◆ Task item
Would you repeat, exactly as given, the line with "(209, 299) = (244, 296): none" and every line after it to the end of the entries?

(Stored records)
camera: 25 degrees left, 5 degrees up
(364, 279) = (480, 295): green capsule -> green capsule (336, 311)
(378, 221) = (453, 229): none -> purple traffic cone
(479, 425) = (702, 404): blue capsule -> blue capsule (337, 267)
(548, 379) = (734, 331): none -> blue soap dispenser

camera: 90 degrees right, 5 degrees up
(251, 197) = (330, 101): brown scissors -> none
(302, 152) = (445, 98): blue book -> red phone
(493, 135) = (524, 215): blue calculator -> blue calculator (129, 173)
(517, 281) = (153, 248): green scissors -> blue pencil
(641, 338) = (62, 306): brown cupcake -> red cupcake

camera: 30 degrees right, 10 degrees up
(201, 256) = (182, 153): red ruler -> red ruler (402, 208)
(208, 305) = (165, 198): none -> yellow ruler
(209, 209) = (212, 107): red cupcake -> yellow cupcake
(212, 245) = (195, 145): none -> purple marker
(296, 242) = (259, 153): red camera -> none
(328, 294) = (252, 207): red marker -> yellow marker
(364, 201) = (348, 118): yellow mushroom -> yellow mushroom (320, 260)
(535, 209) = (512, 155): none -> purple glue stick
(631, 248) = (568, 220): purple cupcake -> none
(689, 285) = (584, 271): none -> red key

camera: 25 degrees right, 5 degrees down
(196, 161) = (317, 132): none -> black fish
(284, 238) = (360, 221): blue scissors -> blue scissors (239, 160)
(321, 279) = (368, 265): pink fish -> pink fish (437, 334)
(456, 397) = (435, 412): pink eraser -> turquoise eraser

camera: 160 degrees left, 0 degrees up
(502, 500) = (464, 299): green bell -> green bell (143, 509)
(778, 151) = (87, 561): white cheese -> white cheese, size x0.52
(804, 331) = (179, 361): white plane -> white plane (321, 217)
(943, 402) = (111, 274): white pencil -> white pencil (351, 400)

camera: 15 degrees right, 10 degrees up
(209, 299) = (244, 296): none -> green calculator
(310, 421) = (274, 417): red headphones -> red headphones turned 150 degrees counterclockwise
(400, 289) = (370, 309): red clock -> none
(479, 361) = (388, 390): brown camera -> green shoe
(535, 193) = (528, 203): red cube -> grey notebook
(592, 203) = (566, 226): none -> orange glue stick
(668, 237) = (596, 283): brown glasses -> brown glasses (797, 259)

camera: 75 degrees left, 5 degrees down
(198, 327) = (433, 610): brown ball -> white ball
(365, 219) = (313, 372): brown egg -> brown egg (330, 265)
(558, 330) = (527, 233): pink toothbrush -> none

◆ Finished exercise
(209, 299) = (244, 296): none -> green calculator
(310, 421) = (274, 417): red headphones -> red headphones turned 150 degrees counterclockwise
(400, 289) = (370, 309): red clock -> none
(479, 361) = (388, 390): brown camera -> green shoe
(535, 193) = (528, 203): red cube -> grey notebook
(592, 203) = (566, 226): none -> orange glue stick
(668, 237) = (596, 283): brown glasses -> brown glasses (797, 259)

camera: 75 degrees left, 5 degrees down
(198, 327) = (433, 610): brown ball -> white ball
(365, 219) = (313, 372): brown egg -> brown egg (330, 265)
(558, 330) = (527, 233): pink toothbrush -> none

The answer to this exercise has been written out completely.